Object transformation records:
*** Begin section ***

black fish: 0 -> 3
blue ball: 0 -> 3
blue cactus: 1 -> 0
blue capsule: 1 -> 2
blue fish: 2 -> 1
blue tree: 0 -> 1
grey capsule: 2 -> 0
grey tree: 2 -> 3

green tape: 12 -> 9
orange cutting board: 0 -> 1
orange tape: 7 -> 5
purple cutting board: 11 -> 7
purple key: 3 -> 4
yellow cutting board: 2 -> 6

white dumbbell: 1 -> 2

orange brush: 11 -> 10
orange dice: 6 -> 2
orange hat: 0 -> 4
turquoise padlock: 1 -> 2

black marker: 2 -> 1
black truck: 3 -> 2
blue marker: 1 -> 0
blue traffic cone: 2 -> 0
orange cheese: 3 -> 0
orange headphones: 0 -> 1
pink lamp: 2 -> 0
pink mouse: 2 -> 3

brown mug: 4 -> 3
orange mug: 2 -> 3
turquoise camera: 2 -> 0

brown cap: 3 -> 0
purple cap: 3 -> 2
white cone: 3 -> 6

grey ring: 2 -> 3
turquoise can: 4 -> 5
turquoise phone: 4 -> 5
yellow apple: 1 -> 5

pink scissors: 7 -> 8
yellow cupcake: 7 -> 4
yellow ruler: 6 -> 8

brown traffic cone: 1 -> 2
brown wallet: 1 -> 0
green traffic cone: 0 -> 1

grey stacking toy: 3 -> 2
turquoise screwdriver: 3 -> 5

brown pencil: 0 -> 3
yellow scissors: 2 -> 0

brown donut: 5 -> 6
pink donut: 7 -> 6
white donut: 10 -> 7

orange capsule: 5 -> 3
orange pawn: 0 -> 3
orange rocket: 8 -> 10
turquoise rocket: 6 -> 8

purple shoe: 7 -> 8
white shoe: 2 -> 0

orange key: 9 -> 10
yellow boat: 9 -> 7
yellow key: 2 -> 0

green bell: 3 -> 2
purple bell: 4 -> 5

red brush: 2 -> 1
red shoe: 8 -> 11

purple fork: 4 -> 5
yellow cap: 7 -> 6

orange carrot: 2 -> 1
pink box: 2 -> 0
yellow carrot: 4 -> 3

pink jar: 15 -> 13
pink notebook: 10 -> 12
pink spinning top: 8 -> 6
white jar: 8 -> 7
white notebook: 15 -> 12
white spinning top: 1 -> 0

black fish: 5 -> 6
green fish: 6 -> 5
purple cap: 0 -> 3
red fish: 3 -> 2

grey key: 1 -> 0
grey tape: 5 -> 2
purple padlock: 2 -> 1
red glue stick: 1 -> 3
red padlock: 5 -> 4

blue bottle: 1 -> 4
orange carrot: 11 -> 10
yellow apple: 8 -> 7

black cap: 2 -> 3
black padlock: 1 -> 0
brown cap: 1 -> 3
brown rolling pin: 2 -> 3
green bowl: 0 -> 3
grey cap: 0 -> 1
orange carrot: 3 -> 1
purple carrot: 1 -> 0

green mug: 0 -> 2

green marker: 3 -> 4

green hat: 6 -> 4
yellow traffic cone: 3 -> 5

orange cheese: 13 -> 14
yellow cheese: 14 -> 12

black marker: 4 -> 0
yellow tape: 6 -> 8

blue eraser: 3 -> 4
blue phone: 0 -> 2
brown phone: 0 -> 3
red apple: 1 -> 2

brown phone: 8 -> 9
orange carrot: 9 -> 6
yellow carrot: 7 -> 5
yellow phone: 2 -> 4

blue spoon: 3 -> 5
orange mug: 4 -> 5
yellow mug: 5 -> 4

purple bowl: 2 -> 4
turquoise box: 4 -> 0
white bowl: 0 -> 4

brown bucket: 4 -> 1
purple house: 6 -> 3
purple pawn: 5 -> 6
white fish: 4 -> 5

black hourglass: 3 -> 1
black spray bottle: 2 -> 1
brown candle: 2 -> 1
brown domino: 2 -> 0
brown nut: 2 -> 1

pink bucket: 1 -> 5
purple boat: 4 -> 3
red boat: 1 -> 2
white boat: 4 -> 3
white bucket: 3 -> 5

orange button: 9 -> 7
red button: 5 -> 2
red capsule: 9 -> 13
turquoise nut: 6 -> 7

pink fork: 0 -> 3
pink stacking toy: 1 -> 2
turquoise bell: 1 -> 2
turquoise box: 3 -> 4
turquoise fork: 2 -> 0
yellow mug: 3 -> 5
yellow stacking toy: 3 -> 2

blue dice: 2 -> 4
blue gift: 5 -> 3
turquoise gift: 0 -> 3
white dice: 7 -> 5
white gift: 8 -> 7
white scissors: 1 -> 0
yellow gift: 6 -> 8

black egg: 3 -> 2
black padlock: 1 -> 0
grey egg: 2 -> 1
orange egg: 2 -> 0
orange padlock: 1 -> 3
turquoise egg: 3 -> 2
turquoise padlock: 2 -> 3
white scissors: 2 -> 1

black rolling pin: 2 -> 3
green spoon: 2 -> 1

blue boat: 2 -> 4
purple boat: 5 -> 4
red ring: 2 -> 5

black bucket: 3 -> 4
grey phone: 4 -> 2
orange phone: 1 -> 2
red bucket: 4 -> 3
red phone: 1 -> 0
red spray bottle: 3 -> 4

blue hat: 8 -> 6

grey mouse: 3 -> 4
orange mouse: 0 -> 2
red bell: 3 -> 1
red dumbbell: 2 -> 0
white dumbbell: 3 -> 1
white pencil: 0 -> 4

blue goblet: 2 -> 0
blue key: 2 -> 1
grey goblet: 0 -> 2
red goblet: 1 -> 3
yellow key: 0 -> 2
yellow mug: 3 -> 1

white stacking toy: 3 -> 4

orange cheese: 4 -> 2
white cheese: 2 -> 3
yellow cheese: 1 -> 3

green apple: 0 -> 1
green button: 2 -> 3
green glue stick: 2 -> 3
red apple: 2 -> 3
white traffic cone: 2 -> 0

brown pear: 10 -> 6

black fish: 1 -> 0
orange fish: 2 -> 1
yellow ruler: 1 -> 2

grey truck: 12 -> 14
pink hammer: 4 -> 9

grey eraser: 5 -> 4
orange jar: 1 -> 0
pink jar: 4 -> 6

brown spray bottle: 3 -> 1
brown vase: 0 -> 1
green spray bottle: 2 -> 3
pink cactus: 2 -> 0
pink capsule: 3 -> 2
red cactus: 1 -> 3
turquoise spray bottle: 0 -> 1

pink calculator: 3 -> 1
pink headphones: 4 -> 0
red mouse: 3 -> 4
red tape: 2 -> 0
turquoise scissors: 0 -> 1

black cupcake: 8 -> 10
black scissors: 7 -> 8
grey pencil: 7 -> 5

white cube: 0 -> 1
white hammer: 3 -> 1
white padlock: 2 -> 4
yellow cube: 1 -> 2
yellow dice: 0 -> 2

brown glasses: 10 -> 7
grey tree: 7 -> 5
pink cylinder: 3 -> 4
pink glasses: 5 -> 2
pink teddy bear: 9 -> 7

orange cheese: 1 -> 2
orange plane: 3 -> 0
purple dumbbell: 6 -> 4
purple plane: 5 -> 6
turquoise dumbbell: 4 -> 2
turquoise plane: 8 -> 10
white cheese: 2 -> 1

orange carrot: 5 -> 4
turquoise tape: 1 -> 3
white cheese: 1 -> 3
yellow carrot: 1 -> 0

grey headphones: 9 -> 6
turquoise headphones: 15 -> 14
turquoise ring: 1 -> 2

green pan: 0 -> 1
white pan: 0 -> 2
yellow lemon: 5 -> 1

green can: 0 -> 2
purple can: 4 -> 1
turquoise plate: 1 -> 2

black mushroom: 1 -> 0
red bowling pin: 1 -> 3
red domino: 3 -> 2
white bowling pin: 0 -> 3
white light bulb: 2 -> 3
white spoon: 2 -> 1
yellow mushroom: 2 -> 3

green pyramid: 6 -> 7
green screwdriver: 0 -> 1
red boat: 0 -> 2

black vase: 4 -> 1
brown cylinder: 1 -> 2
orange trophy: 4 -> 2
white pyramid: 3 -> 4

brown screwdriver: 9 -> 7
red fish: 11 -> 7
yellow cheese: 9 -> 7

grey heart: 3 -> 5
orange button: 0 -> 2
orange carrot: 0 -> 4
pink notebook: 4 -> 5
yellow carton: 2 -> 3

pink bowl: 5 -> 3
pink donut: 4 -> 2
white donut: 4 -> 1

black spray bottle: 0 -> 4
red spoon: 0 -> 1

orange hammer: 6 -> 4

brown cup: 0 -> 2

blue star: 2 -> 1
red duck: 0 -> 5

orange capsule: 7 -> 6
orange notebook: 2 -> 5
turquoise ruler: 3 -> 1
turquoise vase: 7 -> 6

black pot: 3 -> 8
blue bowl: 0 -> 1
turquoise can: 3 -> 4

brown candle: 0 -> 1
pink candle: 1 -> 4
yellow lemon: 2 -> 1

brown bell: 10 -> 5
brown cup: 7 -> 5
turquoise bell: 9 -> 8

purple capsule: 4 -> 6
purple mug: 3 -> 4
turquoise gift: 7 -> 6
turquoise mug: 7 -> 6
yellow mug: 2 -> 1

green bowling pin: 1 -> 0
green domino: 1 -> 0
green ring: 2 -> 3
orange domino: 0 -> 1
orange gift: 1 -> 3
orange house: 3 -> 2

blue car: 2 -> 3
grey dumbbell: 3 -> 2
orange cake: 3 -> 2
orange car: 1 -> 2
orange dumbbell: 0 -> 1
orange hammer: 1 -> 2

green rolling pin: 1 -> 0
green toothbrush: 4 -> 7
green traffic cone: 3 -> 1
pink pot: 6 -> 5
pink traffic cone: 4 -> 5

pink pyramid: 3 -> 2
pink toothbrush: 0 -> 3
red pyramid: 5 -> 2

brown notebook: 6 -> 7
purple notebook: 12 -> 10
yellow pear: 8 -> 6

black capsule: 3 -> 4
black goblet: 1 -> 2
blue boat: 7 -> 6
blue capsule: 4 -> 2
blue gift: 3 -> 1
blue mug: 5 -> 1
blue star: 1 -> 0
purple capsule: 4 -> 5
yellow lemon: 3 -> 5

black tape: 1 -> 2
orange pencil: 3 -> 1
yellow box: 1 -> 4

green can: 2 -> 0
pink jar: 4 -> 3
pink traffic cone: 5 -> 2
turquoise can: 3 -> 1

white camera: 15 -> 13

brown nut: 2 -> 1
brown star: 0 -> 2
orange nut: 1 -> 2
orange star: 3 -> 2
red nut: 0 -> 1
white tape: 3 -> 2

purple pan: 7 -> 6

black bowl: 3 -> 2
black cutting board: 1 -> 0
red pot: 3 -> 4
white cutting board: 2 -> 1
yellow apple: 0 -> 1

*** End section ***

EXERCISE INSTRUCTIONS: What you give back should be only the lines of the records above, starting at the line with "yellow mug: 2 -> 1" and ending at the line with "black cutting board: 1 -> 0", restated word for word.

EXERCISE ANSWER:
yellow mug: 2 -> 1

green bowling pin: 1 -> 0
green domino: 1 -> 0
green ring: 2 -> 3
orange domino: 0 -> 1
orange gift: 1 -> 3
orange house: 3 -> 2

blue car: 2 -> 3
grey dumbbell: 3 -> 2
orange cake: 3 -> 2
orange car: 1 -> 2
orange dumbbell: 0 -> 1
orange hammer: 1 -> 2

green rolling pin: 1 -> 0
green toothbrush: 4 -> 7
green traffic cone: 3 -> 1
pink pot: 6 -> 5
pink traffic cone: 4 -> 5

pink pyramid: 3 -> 2
pink toothbrush: 0 -> 3
red pyramid: 5 -> 2

brown notebook: 6 -> 7
purple notebook: 12 -> 10
yellow pear: 8 -> 6

black capsule: 3 -> 4
black goblet: 1 -> 2
blue boat: 7 -> 6
blue capsule: 4 -> 2
blue gift: 3 -> 1
blue mug: 5 -> 1
blue star: 1 -> 0
purple capsule: 4 -> 5
yellow lemon: 3 -> 5

black tape: 1 -> 2
orange pencil: 3 -> 1
yellow box: 1 -> 4

green can: 2 -> 0
pink jar: 4 -> 3
pink traffic cone: 5 -> 2
turquoise can: 3 -> 1

white camera: 15 -> 13

brown nut: 2 -> 1
brown star: 0 -> 2
orange nut: 1 -> 2
orange star: 3 -> 2
red nut: 0 -> 1
white tape: 3 -> 2

purple pan: 7 -> 6

black bowl: 3 -> 2
black cutting board: 1 -> 0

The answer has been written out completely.